What is expected
Go to the line with "blue tree [620,102,659,157] -> none" in the records below, then output it and each following line exactly, up to and including the line with "none -> white ball [443,245,495,297]". Skip pictures and add nothing.

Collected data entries
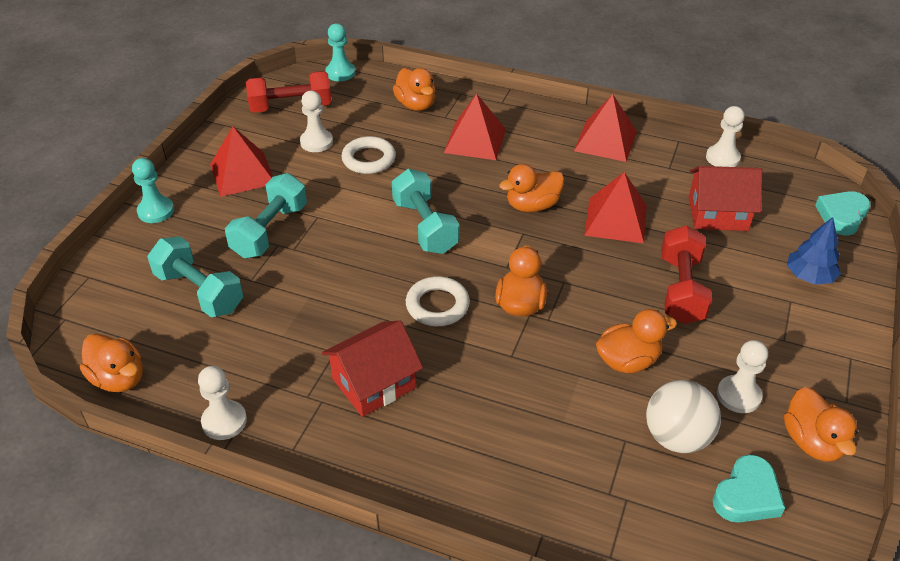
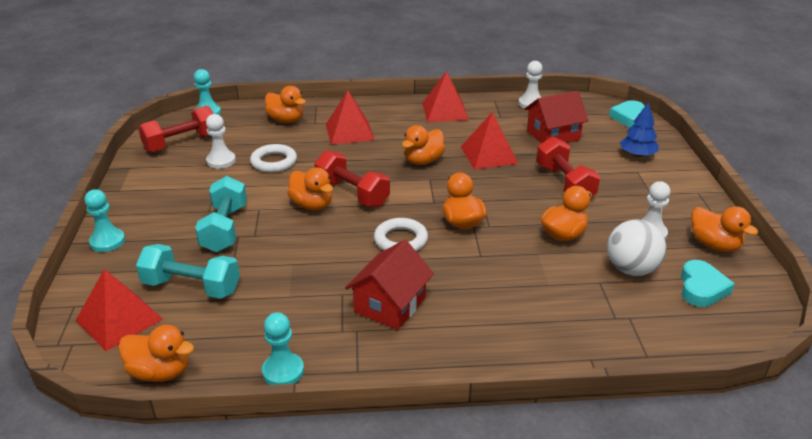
camera: 25 degrees left, 10 degrees down
white pawn [198,366,247,440] -> turquoise pawn [262,312,304,385]
red pyramid [210,126,273,197] -> red pyramid moved to [76,269,163,351]
turquoise dumbbell [392,169,459,254] -> red dumbbell [314,150,390,207]
none -> orange duck [287,167,333,210]

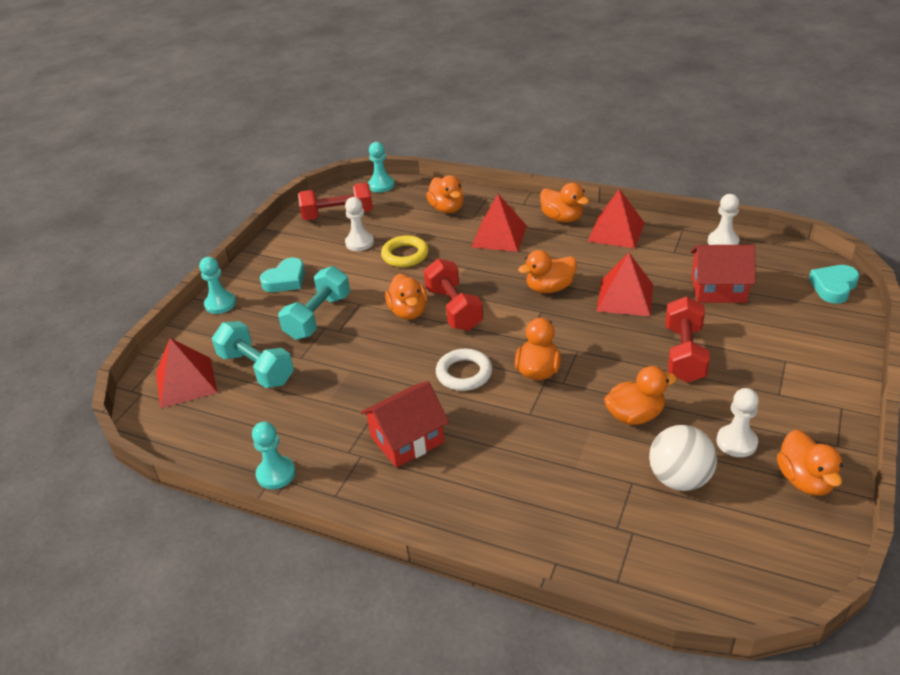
camera: 30 degrees right, 5 degrees up
orange duck [118,325,194,382] -> orange duck moved to [540,183,589,222]
white ring [250,144,297,173] -> yellow ring [381,235,429,267]
blue tree [620,102,659,157] -> none
turquoise heart [681,260,735,307] -> turquoise heart moved to [260,258,305,292]

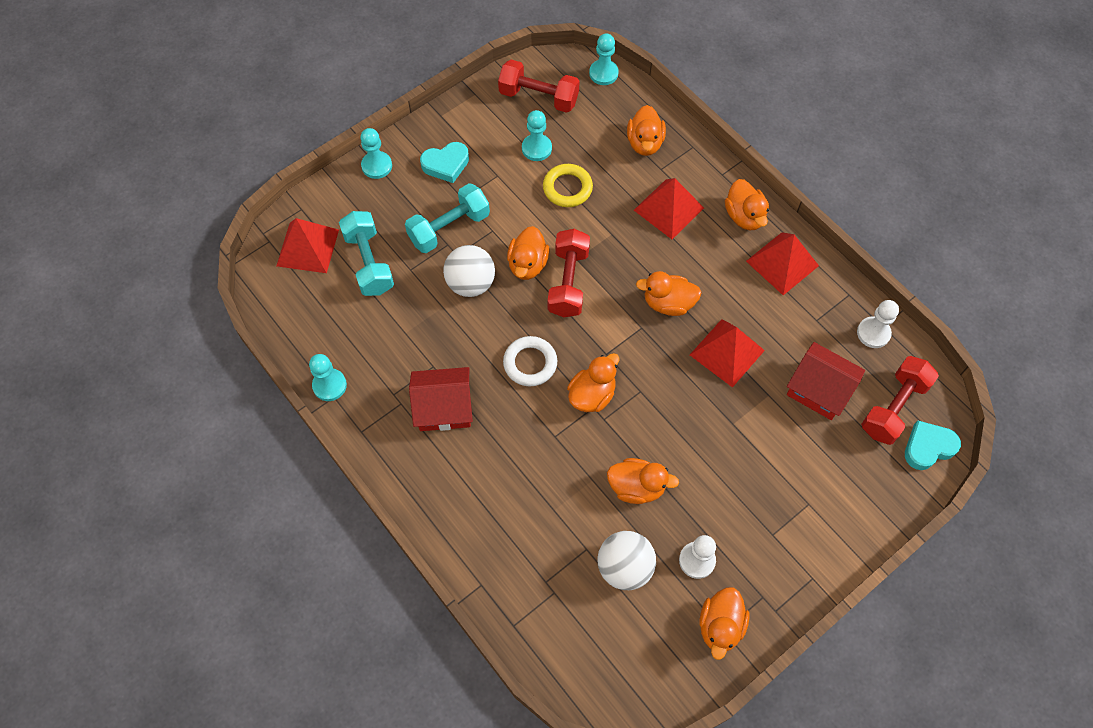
camera: 25 degrees right, 25 degrees up
white pawn [345,197,374,251] -> turquoise pawn [522,110,552,161]
red dumbbell [665,296,710,383] -> red dumbbell moved to [861,356,939,445]
none -> white ball [443,245,495,297]

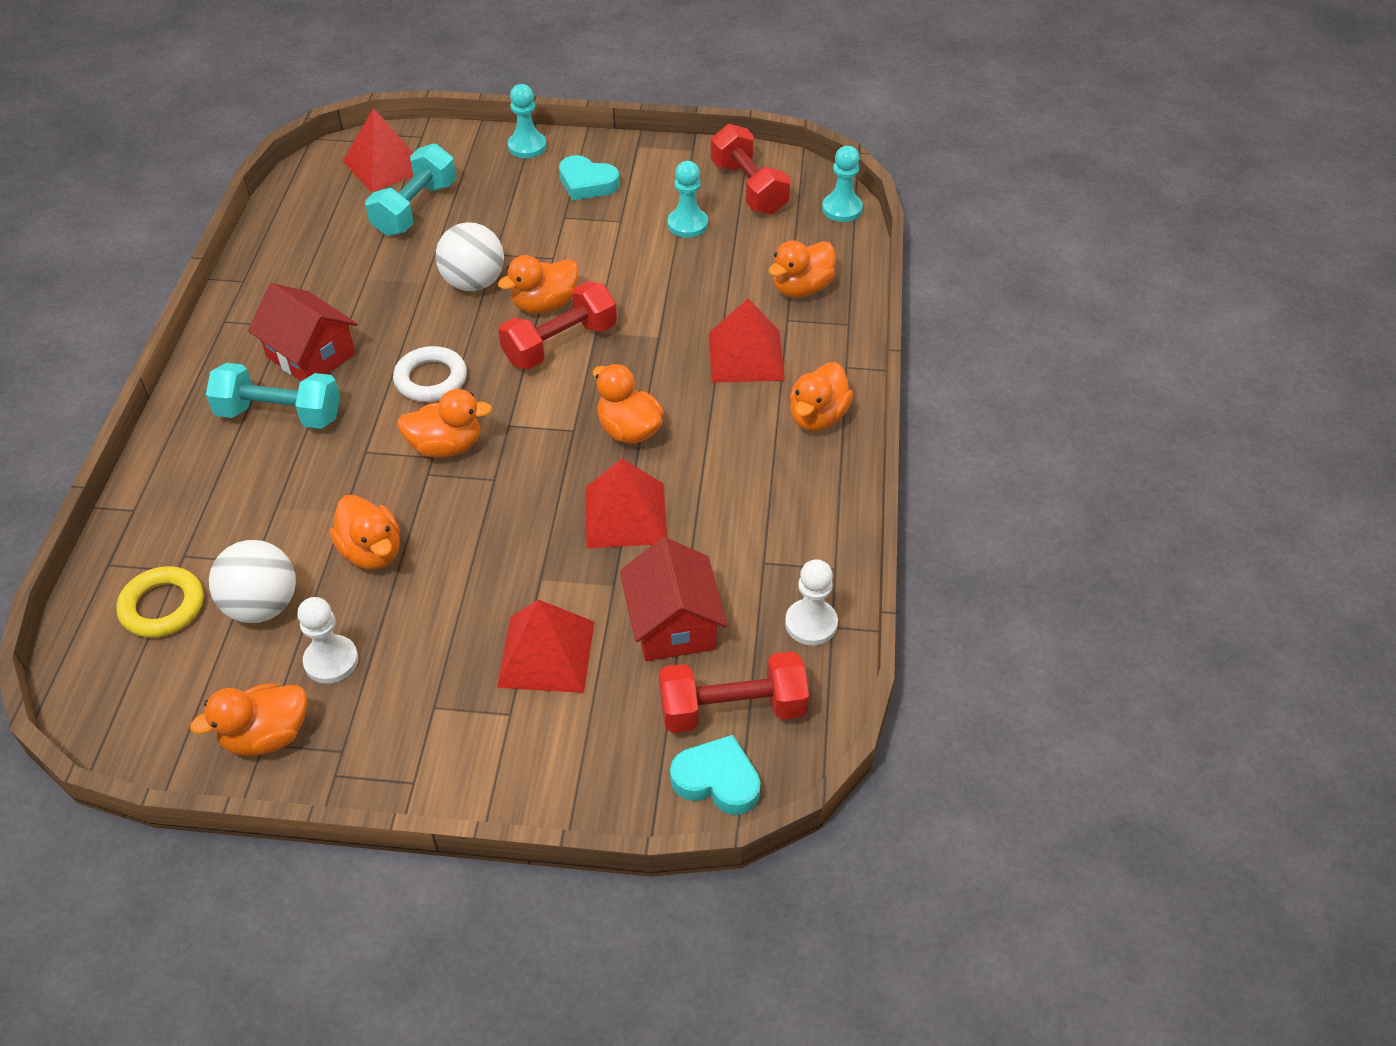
camera: 45 degrees right, 15 degrees down
turquoise pawn [309,354,347,401] -> none
turquoise dumbbell [405,183,490,253] -> turquoise dumbbell moved to [206,363,340,429]
yellow ring [543,164,593,207] -> yellow ring moved to [116,566,203,638]
red pyramid [746,232,819,295] -> red pyramid moved to [497,600,594,693]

Completed exercise
blue tree [620,102,659,157] -> none
turquoise heart [681,260,735,307] -> turquoise heart moved to [260,258,305,292]

camera: 25 degrees right, 25 degrees up
white pawn [345,197,374,251] -> turquoise pawn [522,110,552,161]
red dumbbell [665,296,710,383] -> red dumbbell moved to [861,356,939,445]
none -> white ball [443,245,495,297]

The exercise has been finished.